> TASK DESCRIPTION
In full and without error, repeat the entries below.

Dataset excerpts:
☆ ☆ ☆ ☆
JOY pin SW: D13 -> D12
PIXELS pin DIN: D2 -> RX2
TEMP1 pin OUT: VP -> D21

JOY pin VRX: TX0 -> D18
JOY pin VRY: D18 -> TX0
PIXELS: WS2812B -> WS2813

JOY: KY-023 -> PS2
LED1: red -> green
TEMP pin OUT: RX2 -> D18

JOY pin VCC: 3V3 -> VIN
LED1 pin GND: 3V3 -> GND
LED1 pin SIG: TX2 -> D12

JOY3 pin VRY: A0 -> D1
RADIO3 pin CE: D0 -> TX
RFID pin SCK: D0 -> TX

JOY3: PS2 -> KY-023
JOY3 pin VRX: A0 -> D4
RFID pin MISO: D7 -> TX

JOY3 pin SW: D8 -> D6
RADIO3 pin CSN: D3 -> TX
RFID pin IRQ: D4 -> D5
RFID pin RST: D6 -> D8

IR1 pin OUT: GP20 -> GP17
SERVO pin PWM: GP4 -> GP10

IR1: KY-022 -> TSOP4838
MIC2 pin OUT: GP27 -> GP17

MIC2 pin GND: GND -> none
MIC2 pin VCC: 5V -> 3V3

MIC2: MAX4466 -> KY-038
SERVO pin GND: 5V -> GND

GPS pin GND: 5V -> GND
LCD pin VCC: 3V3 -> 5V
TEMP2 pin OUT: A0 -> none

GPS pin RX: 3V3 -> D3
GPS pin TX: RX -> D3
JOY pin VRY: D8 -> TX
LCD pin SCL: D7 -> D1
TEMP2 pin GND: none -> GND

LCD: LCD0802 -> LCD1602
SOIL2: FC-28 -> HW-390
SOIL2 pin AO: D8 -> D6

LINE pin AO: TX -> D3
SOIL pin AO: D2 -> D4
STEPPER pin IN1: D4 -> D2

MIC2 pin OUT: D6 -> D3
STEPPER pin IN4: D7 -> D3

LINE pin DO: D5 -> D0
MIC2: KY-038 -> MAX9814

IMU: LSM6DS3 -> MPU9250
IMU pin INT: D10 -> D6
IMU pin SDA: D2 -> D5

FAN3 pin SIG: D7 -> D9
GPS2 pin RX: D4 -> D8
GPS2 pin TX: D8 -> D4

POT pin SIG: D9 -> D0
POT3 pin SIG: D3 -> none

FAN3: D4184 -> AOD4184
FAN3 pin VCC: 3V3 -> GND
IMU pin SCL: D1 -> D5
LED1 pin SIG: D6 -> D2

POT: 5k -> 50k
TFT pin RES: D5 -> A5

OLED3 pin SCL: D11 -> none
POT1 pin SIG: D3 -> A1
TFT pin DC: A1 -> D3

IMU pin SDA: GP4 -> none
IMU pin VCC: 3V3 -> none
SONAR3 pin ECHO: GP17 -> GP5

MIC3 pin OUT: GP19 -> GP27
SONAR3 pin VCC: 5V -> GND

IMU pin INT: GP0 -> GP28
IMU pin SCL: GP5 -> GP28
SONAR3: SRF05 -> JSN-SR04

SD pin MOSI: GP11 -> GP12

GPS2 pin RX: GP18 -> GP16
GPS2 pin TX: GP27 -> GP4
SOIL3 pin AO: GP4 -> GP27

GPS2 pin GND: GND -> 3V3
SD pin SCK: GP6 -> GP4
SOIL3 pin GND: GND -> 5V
☆ ☆ ☆ ☆
> TASK OUTPUT
JOY pin SW: D13 -> D12
PIXELS pin DIN: D2 -> RX2
TEMP1 pin OUT: VP -> D21

JOY pin VRX: TX0 -> D18
JOY pin VRY: D18 -> TX0
PIXELS: WS2812B -> WS2813

JOY: KY-023 -> PS2
LED1: red -> green
TEMP pin OUT: RX2 -> D18

JOY pin VCC: 3V3 -> VIN
LED1 pin GND: 3V3 -> GND
LED1 pin SIG: TX2 -> D12

JOY3 pin VRY: A0 -> D1
RADIO3 pin CE: D0 -> TX
RFID pin SCK: D0 -> TX

JOY3: PS2 -> KY-023
JOY3 pin VRX: A0 -> D4
RFID pin MISO: D7 -> TX

JOY3 pin SW: D8 -> D6
RADIO3 pin CSN: D3 -> TX
RFID pin IRQ: D4 -> D5
RFID pin RST: D6 -> D8

IR1 pin OUT: GP20 -> GP17
SERVO pin PWM: GP4 -> GP10

IR1: KY-022 -> TSOP4838
MIC2 pin OUT: GP27 -> GP17

MIC2 pin GND: GND -> none
MIC2 pin VCC: 5V -> 3V3

MIC2: MAX4466 -> KY-038
SERVO pin GND: 5V -> GND

GPS pin GND: 5V -> GND
LCD pin VCC: 3V3 -> 5V
TEMP2 pin OUT: A0 -> none

GPS pin RX: 3V3 -> D3
GPS pin TX: RX -> D3
JOY pin VRY: D8 -> TX
LCD pin SCL: D7 -> D1
TEMP2 pin GND: none -> GND

LCD: LCD0802 -> LCD1602
SOIL2: FC-28 -> HW-390
SOIL2 pin AO: D8 -> D6

LINE pin AO: TX -> D3
SOIL pin AO: D2 -> D4
STEPPER pin IN1: D4 -> D2

MIC2 pin OUT: D6 -> D3
STEPPER pin IN4: D7 -> D3

LINE pin DO: D5 -> D0
MIC2: KY-038 -> MAX9814

IMU: LSM6DS3 -> MPU9250
IMU pin INT: D10 -> D6
IMU pin SDA: D2 -> D5

FAN3 pin SIG: D7 -> D9
GPS2 pin RX: D4 -> D8
GPS2 pin TX: D8 -> D4

POT pin SIG: D9 -> D0
POT3 pin SIG: D3 -> none

FAN3: D4184 -> AOD4184
FAN3 pin VCC: 3V3 -> GND
IMU pin SCL: D1 -> D5
LED1 pin SIG: D6 -> D2

POT: 5k -> 50k
TFT pin RES: D5 -> A5

OLED3 pin SCL: D11 -> none
POT1 pin SIG: D3 -> A1
TFT pin DC: A1 -> D3

IMU pin SDA: GP4 -> none
IMU pin VCC: 3V3 -> none
SONAR3 pin ECHO: GP17 -> GP5

MIC3 pin OUT: GP19 -> GP27
SONAR3 pin VCC: 5V -> GND

IMU pin INT: GP0 -> GP28
IMU pin SCL: GP5 -> GP28
SONAR3: SRF05 -> JSN-SR04

SD pin MOSI: GP11 -> GP12

GPS2 pin RX: GP18 -> GP16
GPS2 pin TX: GP27 -> GP4
SOIL3 pin AO: GP4 -> GP27

GPS2 pin GND: GND -> 3V3
SD pin SCK: GP6 -> GP4
SOIL3 pin GND: GND -> 5V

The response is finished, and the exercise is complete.